(WHAT IS EXPECTED) Using the records below, write out again exactly the lines that begin at the line containing "R1: 150 (COM, T25) -> 100 (COM, T25)" and end at the line containing "U41: OR (in", and no other lines.

(ENTRIES SUPPLIED)
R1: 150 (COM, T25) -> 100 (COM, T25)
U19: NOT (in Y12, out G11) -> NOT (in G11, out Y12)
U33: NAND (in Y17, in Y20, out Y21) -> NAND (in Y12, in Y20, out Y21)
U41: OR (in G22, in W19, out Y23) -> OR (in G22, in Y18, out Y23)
* * *
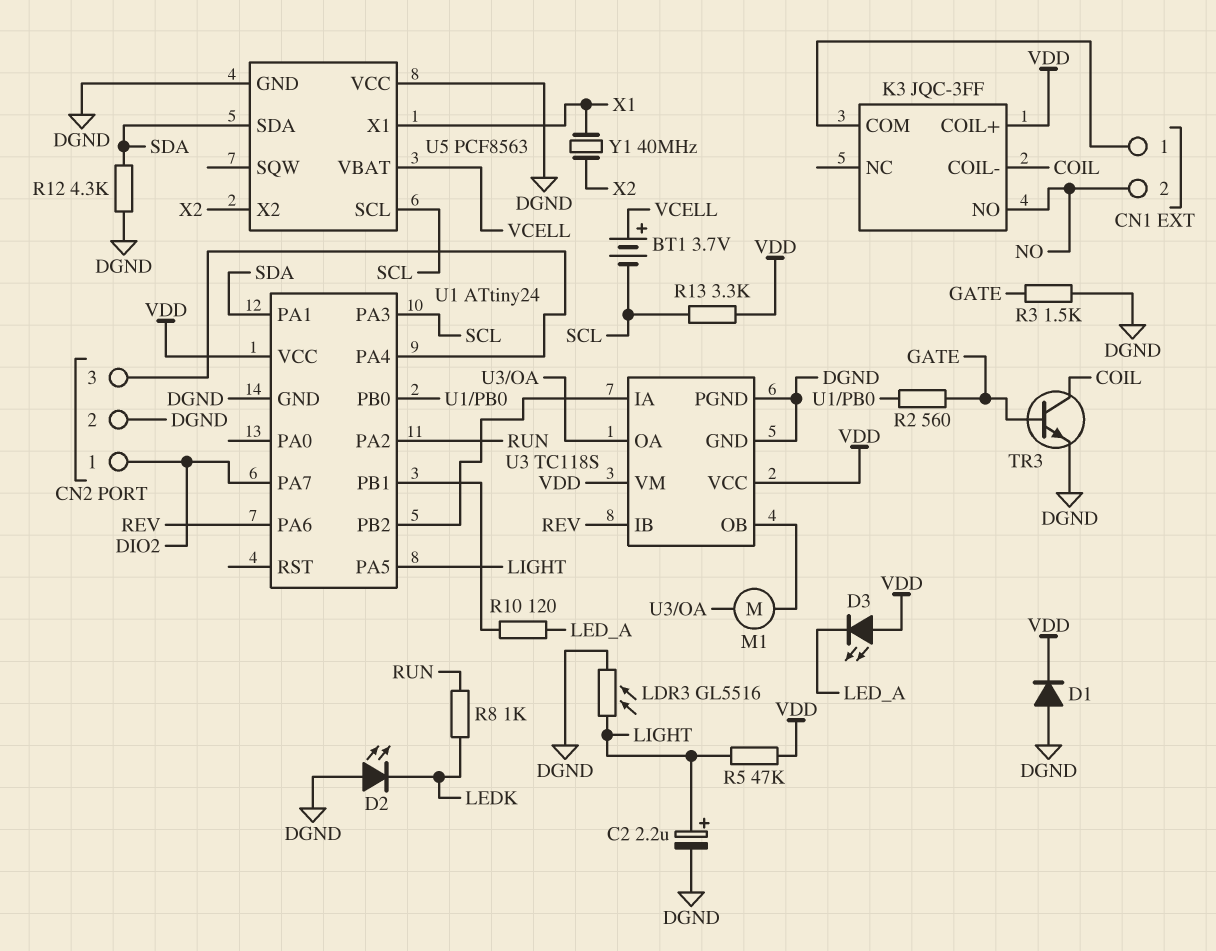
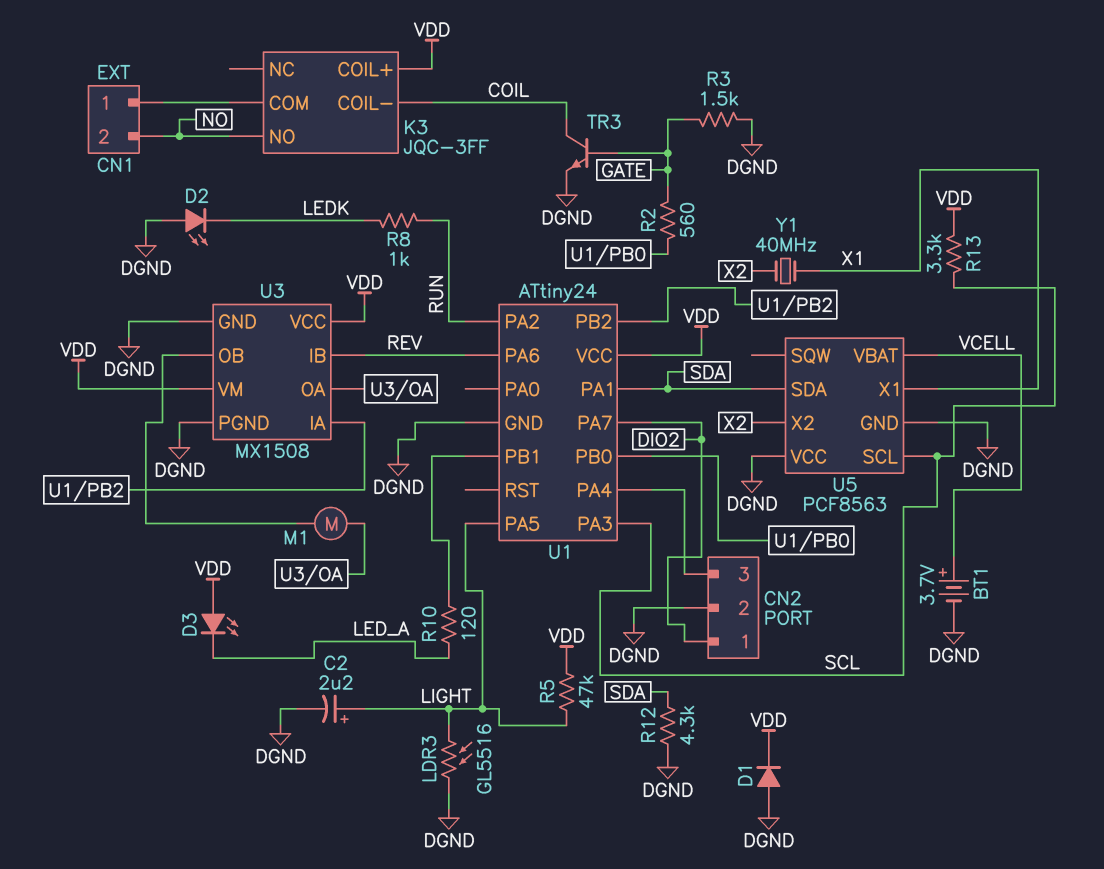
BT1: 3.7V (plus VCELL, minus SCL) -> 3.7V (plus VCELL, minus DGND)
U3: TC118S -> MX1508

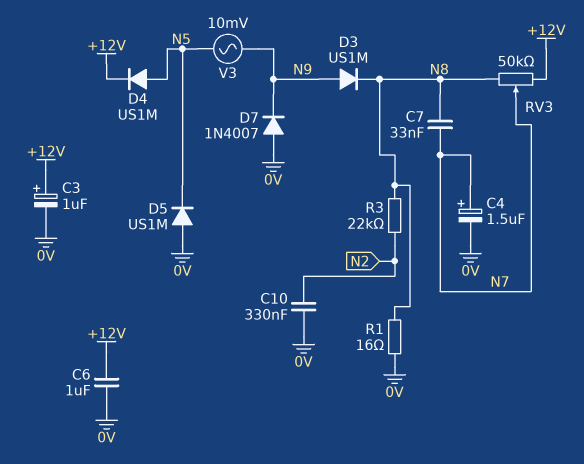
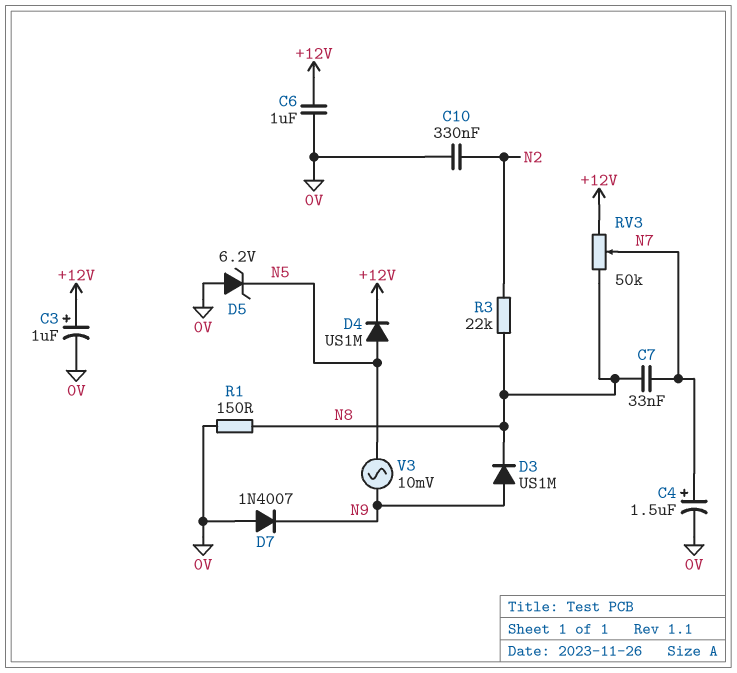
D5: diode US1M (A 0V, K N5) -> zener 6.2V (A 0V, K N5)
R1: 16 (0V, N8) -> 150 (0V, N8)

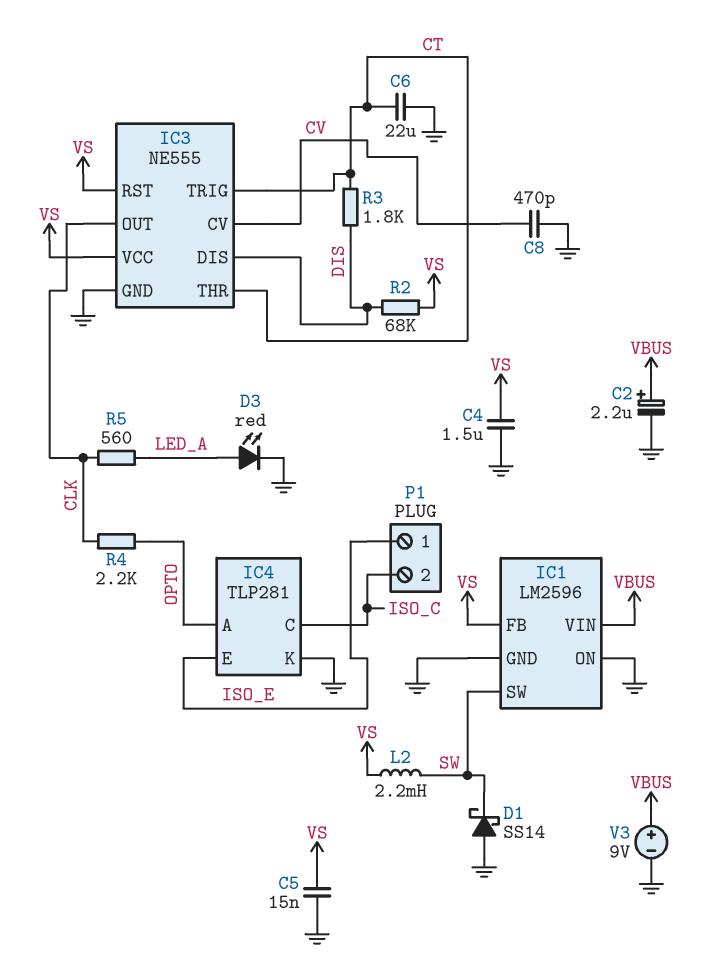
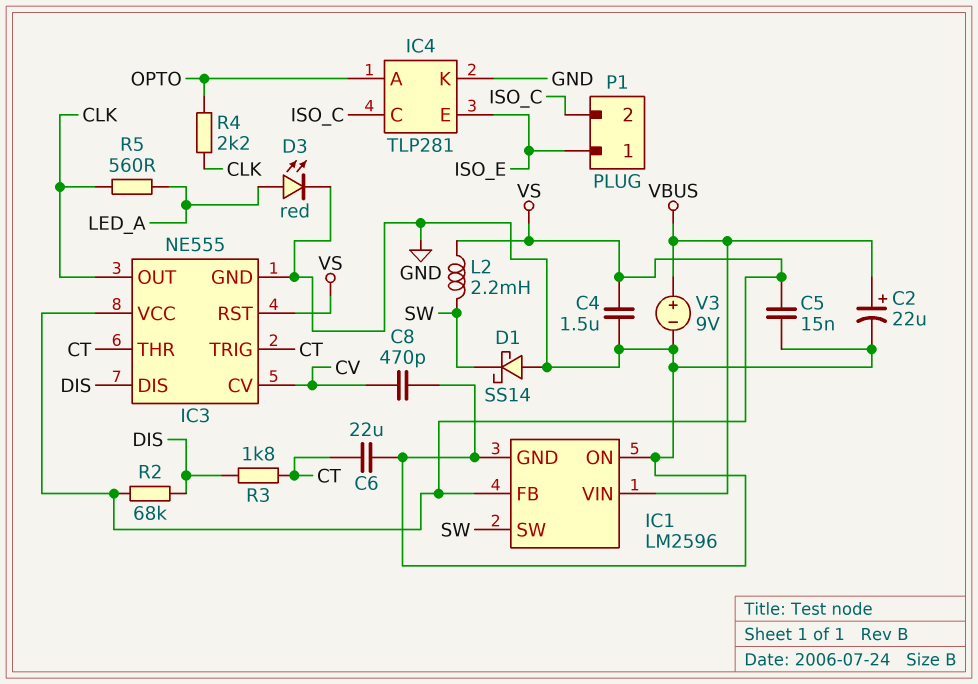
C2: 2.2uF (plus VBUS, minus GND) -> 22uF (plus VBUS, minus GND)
--
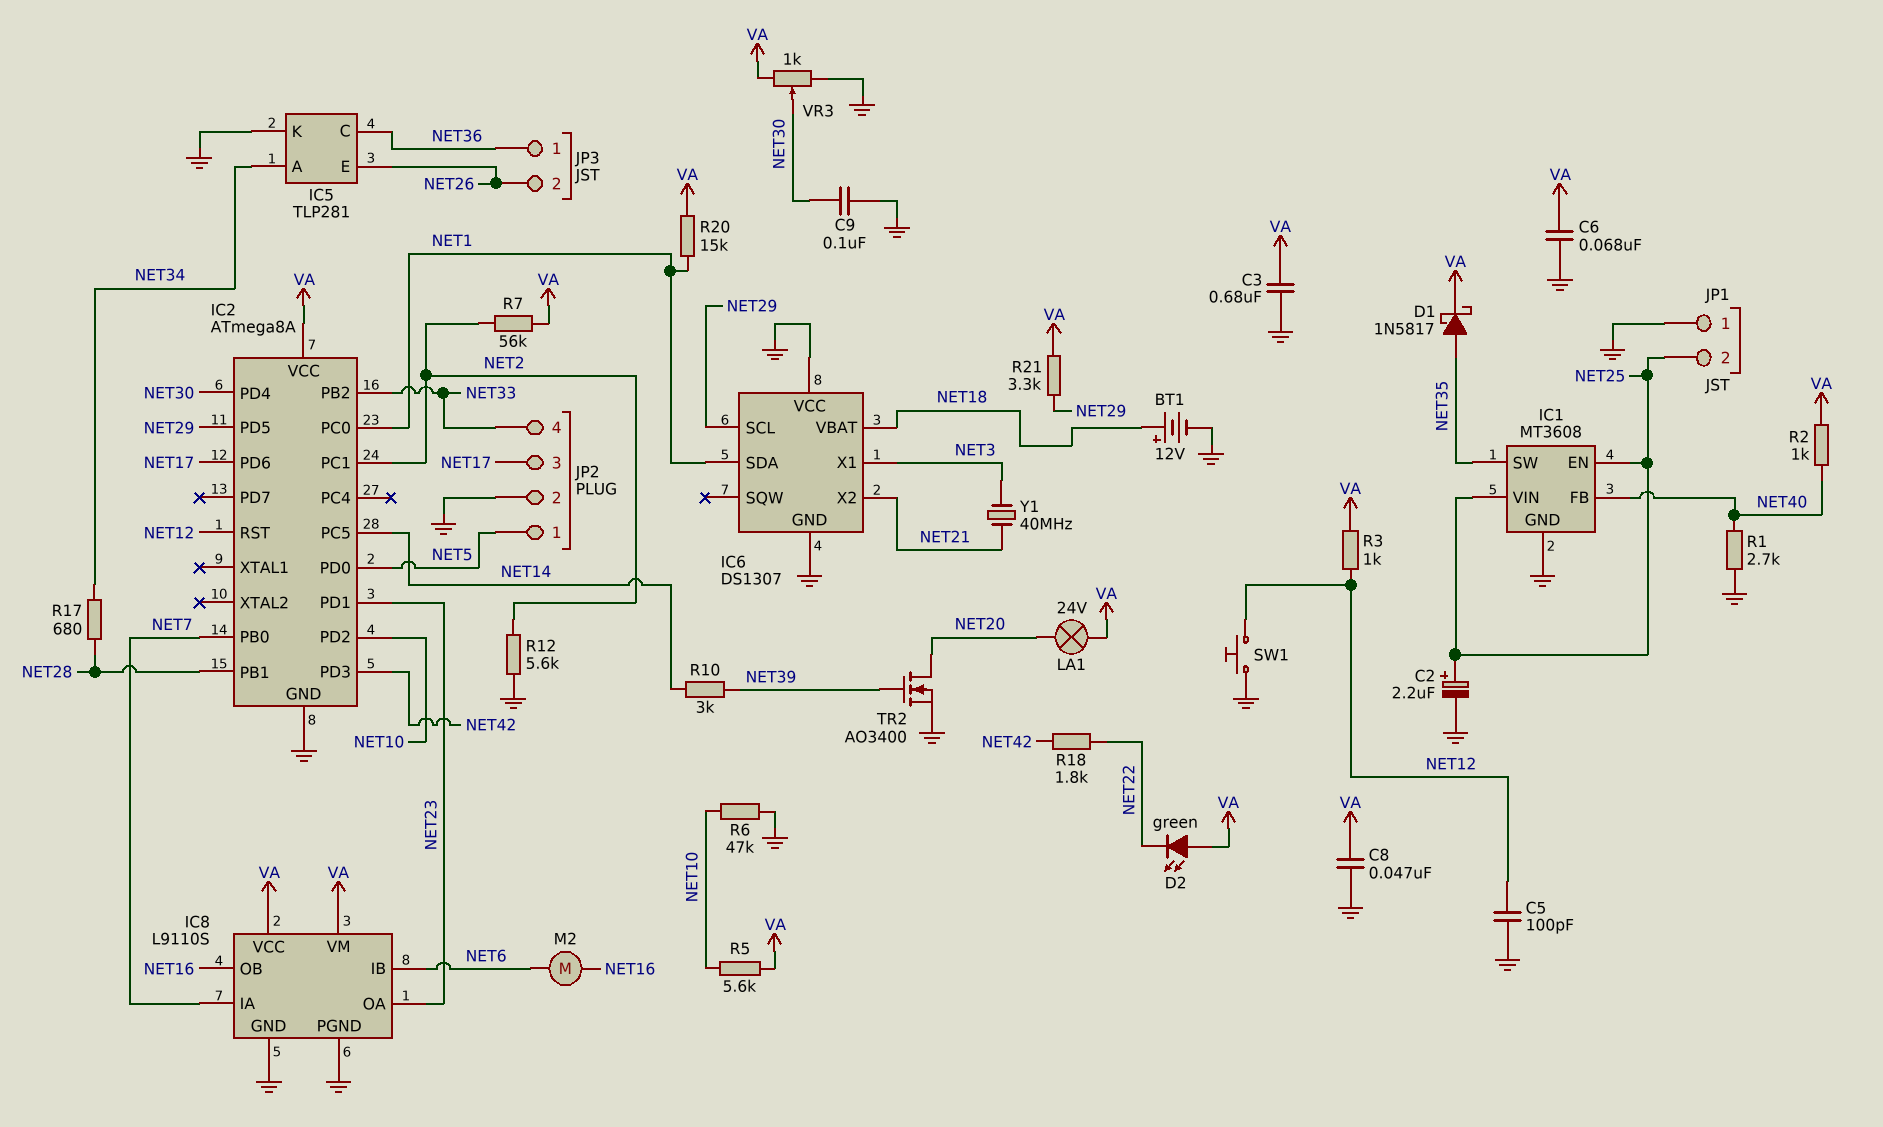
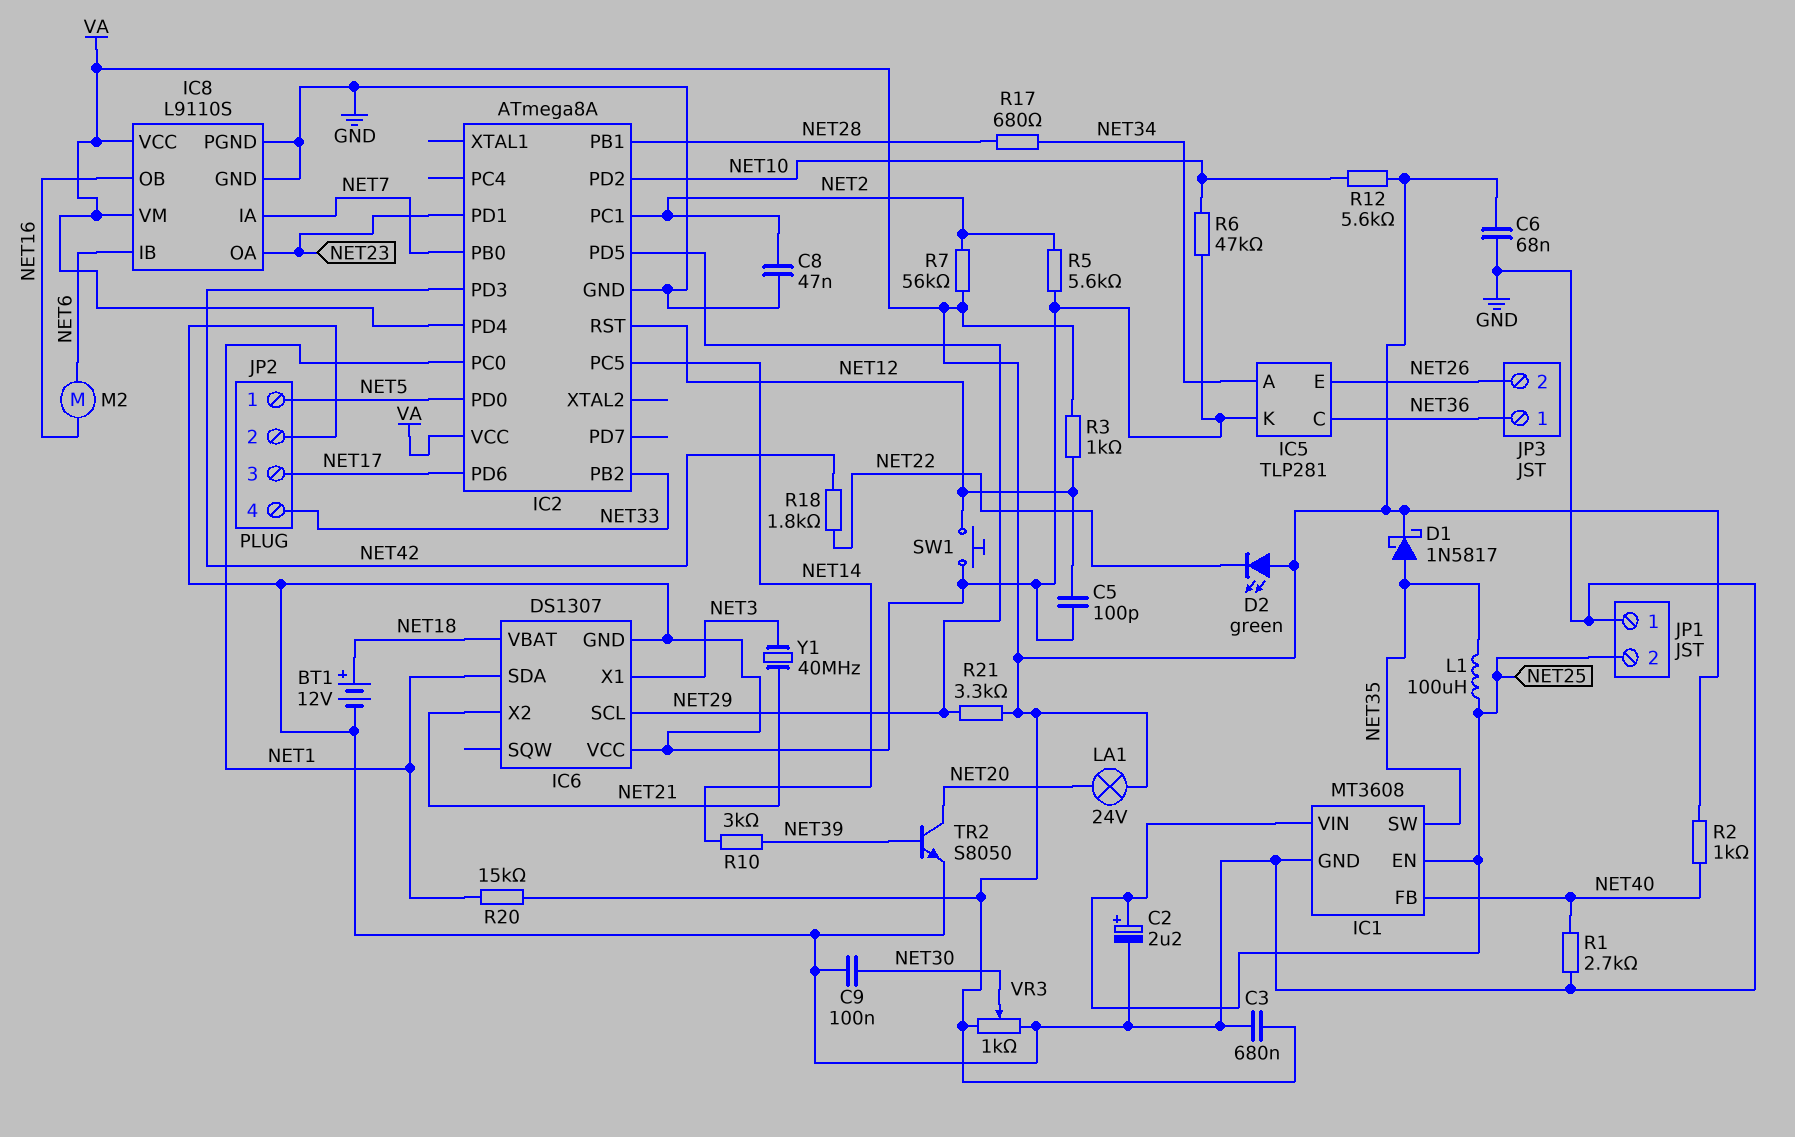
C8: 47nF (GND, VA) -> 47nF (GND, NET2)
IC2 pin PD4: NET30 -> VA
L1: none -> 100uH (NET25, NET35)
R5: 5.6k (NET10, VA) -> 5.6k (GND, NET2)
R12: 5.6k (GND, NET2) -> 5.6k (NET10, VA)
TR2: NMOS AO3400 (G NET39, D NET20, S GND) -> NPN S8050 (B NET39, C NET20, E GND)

(WRITTEN RESPONSE)
R1: 150 (COM, T25) -> 100 (COM, T25)
U19: NOT (in Y12, out G11) -> NOT (in G11, out Y12)
U33: NAND (in Y17, in Y20, out Y21) -> NAND (in Y12, in Y20, out Y21)
U41: OR (in G22, in W19, out Y23) -> OR (in G22, in Y18, out Y23)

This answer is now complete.